• **Problem details**: Reproduce each record below in full, word for word, without images.

• **Exercise input**:

*** Begin section ***

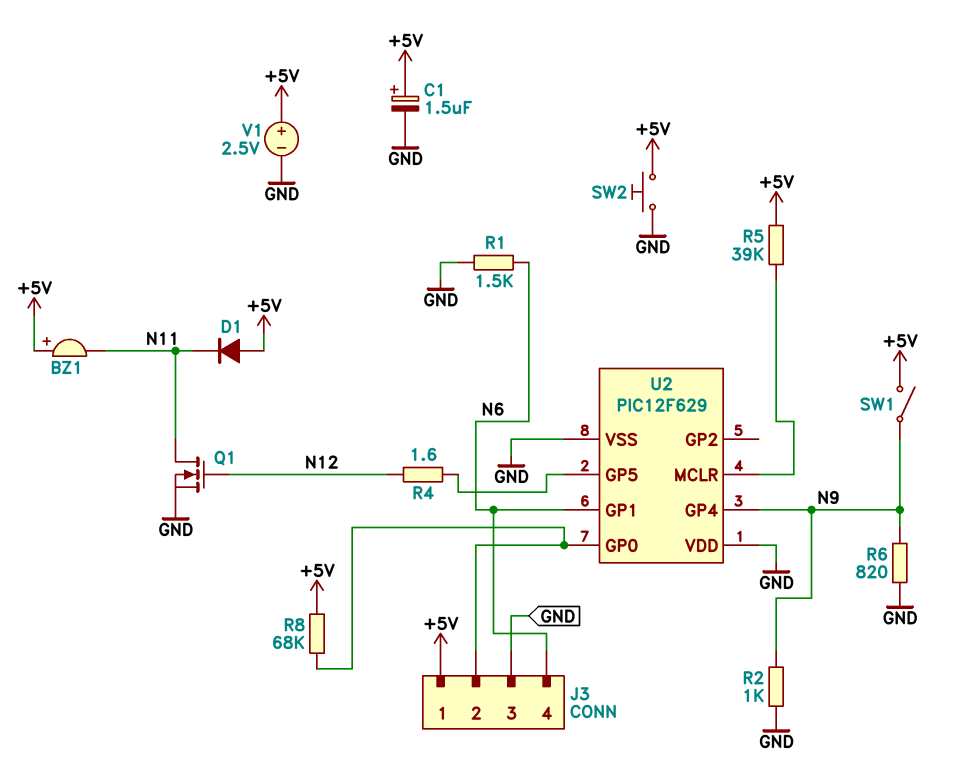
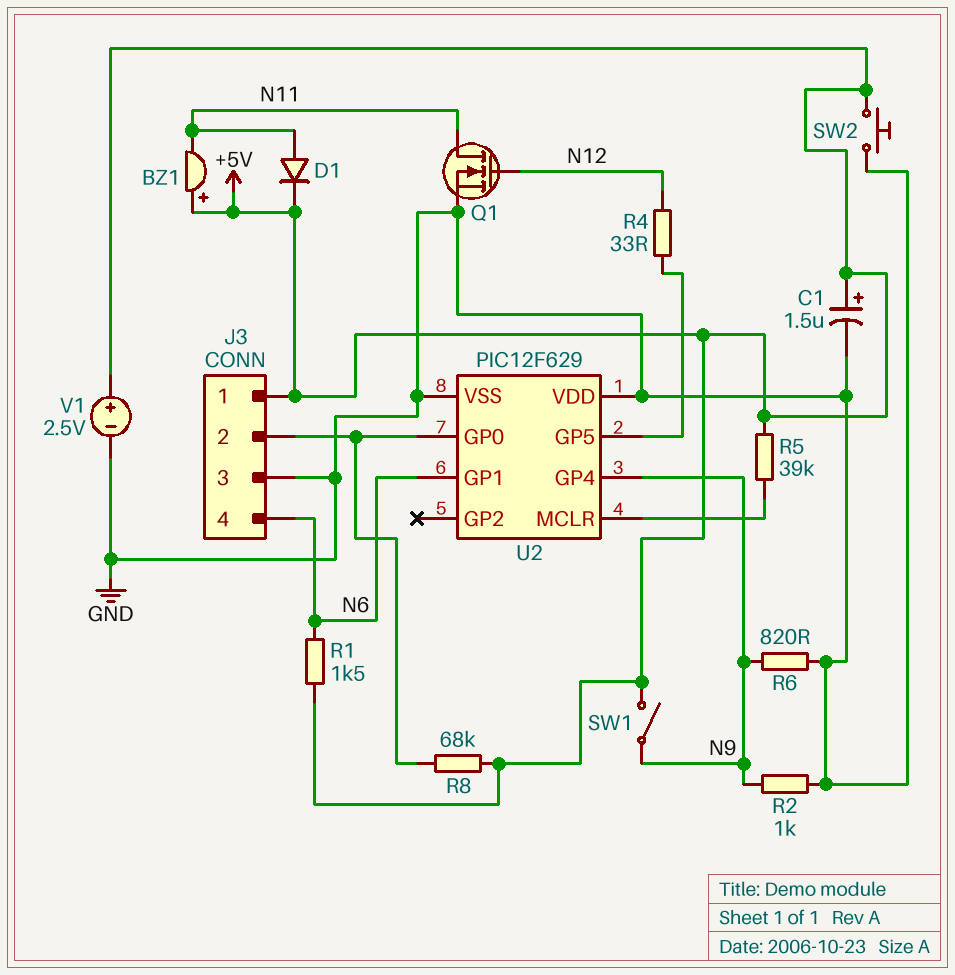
D1: diode (A +5V, K N11) -> diode (A N11, K +5V)
R1: 1.5k (GND, N6) -> 1.5k (+5V, N6)
R4: 1.6 (N12, U2/GP5) -> 33 (N12, U2/GP5)

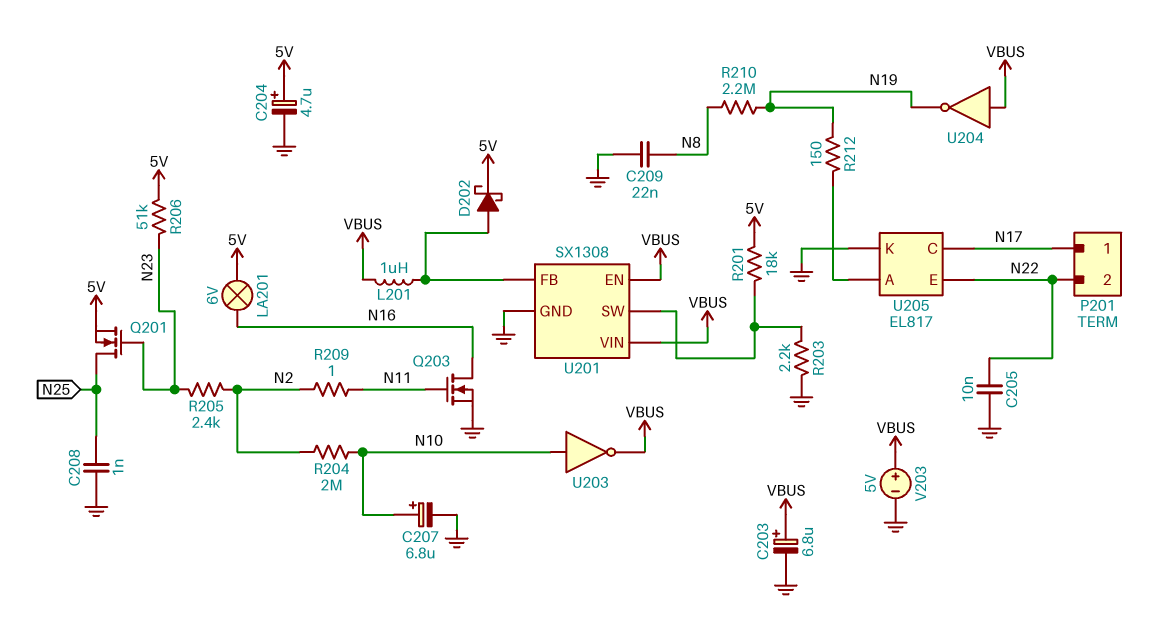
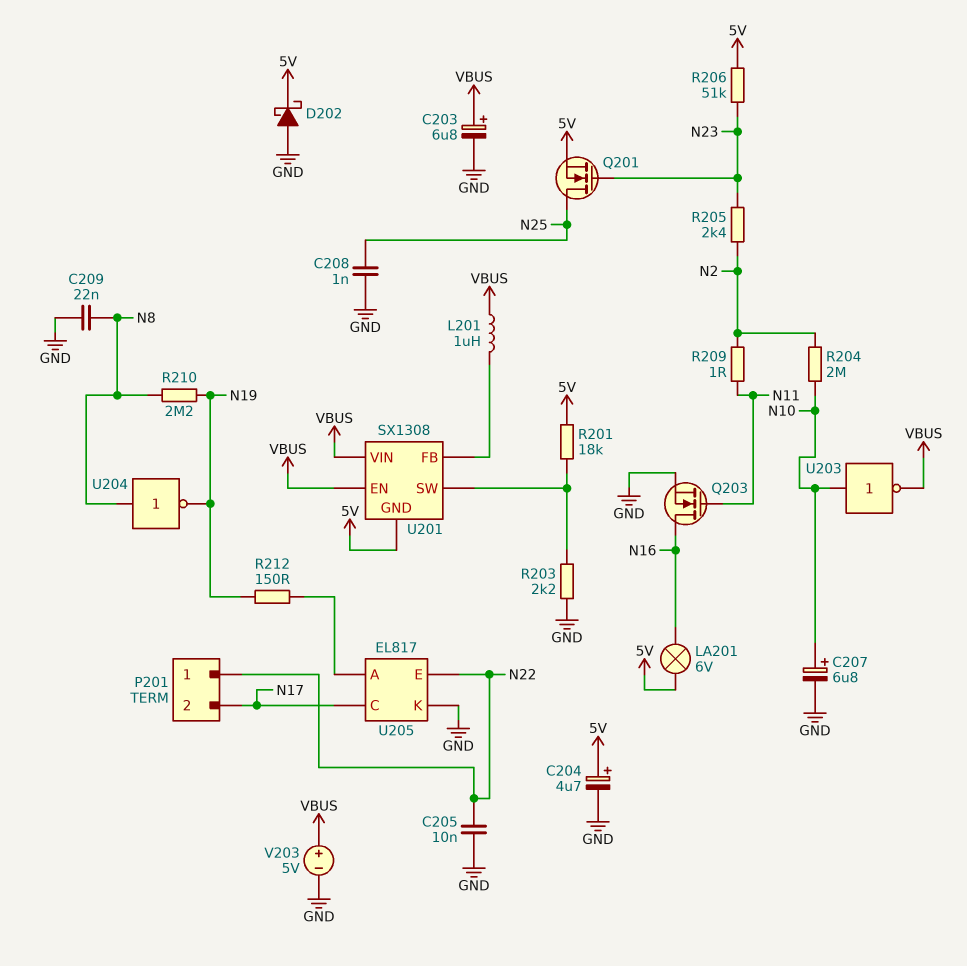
D202: schottky (A U201/FB, K 5V) -> schottky (A GND, K 5V)
P201 pin 1: N17 -> N22
P201 pin 2: N22 -> N17
U201 pin GND: GND -> 5V
U204: NOT (in VBUS, out N19) -> NOT (in N8, out N19)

*** End section ***

• **Exercise answer**:
D1: diode (A +5V, K N11) -> diode (A N11, K +5V)
R1: 1.5k (GND, N6) -> 1.5k (+5V, N6)
R4: 1.6 (N12, U2/GP5) -> 33 (N12, U2/GP5)

D202: schottky (A U201/FB, K 5V) -> schottky (A GND, K 5V)
P201 pin 1: N17 -> N22
P201 pin 2: N22 -> N17
U201 pin GND: GND -> 5V
U204: NOT (in VBUS, out N19) -> NOT (in N8, out N19)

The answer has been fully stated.